== DATA SHOWN
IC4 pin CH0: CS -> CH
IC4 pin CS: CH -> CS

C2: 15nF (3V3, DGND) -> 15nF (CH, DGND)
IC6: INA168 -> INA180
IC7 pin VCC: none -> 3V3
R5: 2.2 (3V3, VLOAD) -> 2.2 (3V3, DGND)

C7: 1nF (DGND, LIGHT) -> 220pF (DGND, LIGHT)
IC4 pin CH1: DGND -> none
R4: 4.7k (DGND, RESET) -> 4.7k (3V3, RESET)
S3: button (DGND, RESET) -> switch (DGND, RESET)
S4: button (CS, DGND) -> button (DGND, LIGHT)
====
== DATA SHOWN
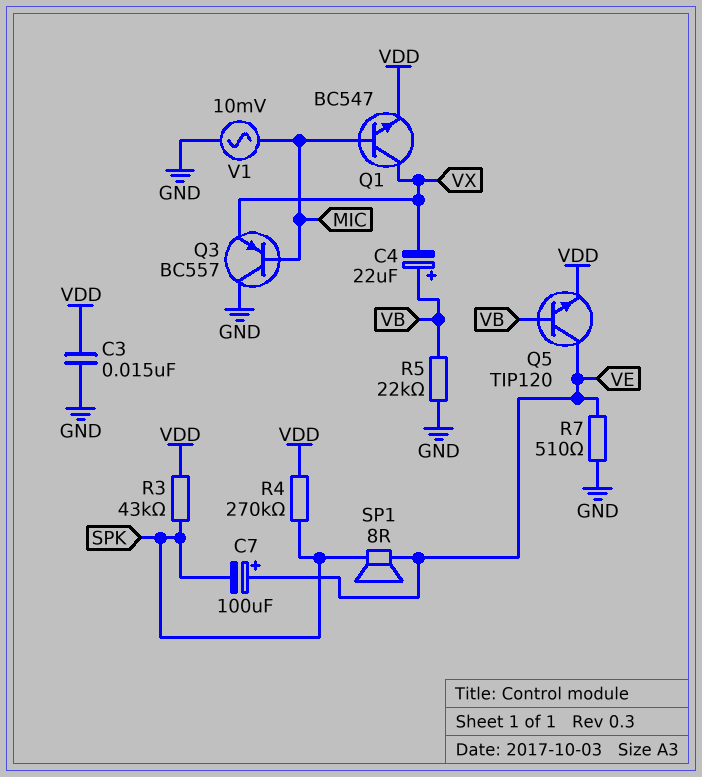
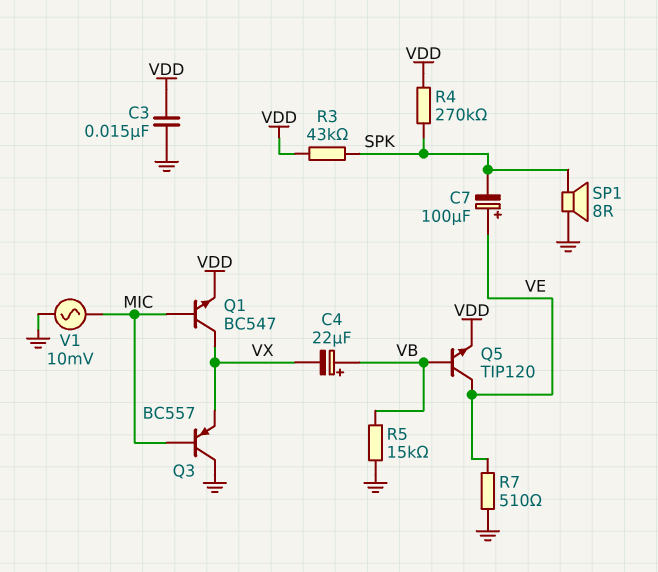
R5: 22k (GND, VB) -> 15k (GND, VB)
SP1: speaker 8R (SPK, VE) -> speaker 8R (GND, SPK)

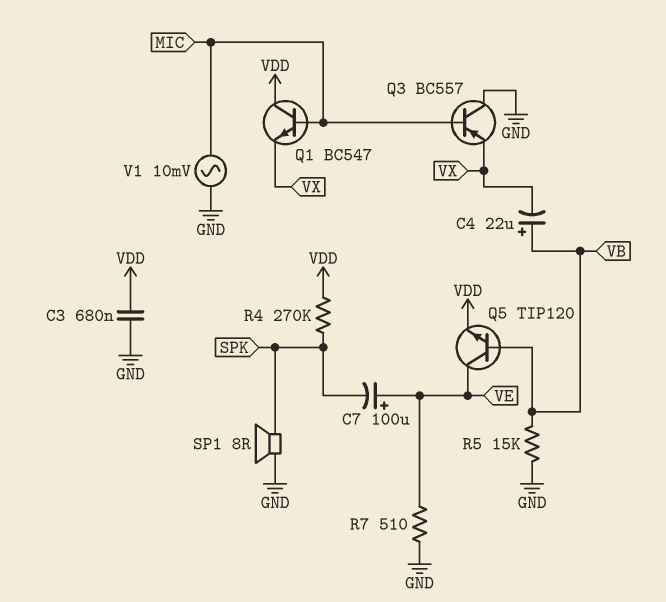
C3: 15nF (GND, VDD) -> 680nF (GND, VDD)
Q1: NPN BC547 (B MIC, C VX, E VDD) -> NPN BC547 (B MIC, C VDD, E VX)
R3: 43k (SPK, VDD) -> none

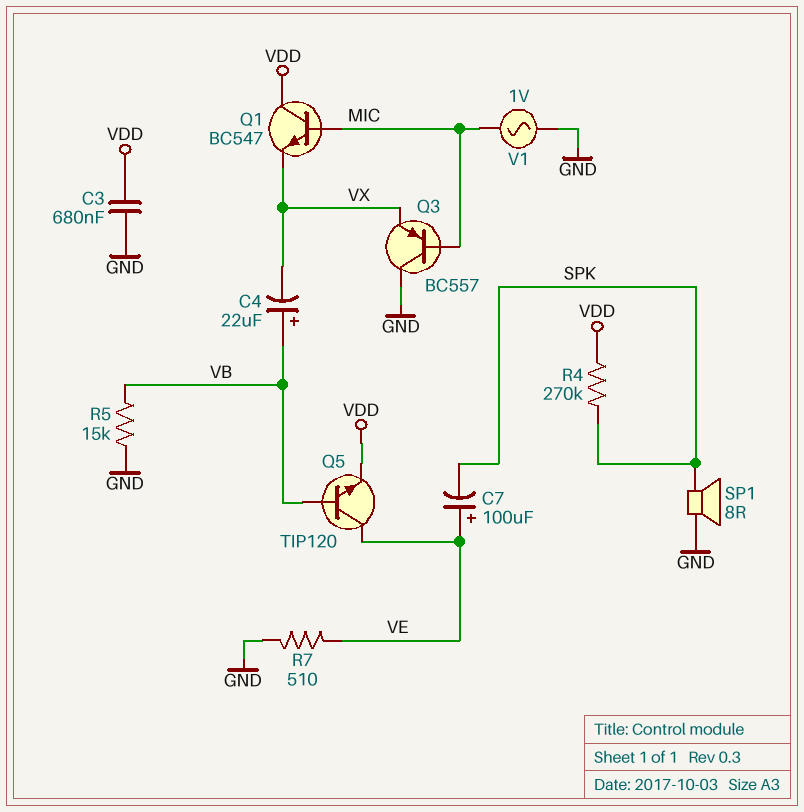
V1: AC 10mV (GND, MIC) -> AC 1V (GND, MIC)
====
== DATA SHOWN
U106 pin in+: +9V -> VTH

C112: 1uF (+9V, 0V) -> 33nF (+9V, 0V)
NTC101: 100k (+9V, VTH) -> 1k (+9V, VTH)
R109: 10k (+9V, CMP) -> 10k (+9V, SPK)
====
* ABOUT THIS EXERCISE
Only the number is wanted: how many lines of the material contain the word "RESET"?

* PROBLEM SOLUTION
2